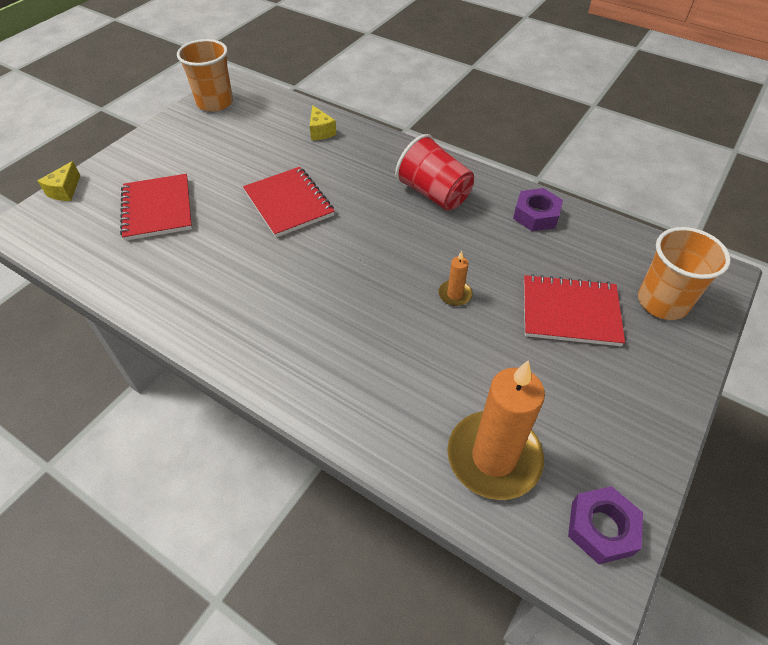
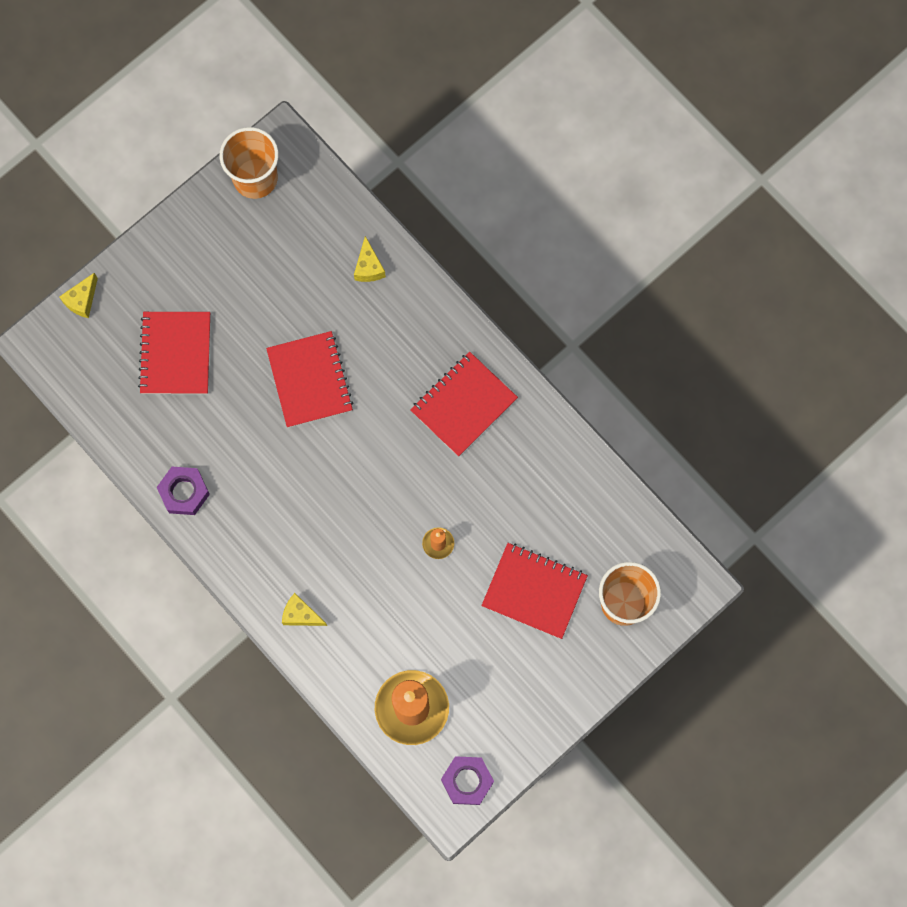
camera: 15 degrees right, 25 degrees up
red cup [395,134,474,211] -> red notebook [410,352,518,457]
purple nut [513,188,563,231] -> purple nut moved to [157,467,210,515]
none -> yellow cheese [282,593,327,626]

-*-

- [Exercise details]:
Copy all the material exactly; omit images.

- [Output below]:
camera: 15 degrees right, 25 degrees up
red cup [395,134,474,211] -> red notebook [410,352,518,457]
purple nut [513,188,563,231] -> purple nut moved to [157,467,210,515]
none -> yellow cheese [282,593,327,626]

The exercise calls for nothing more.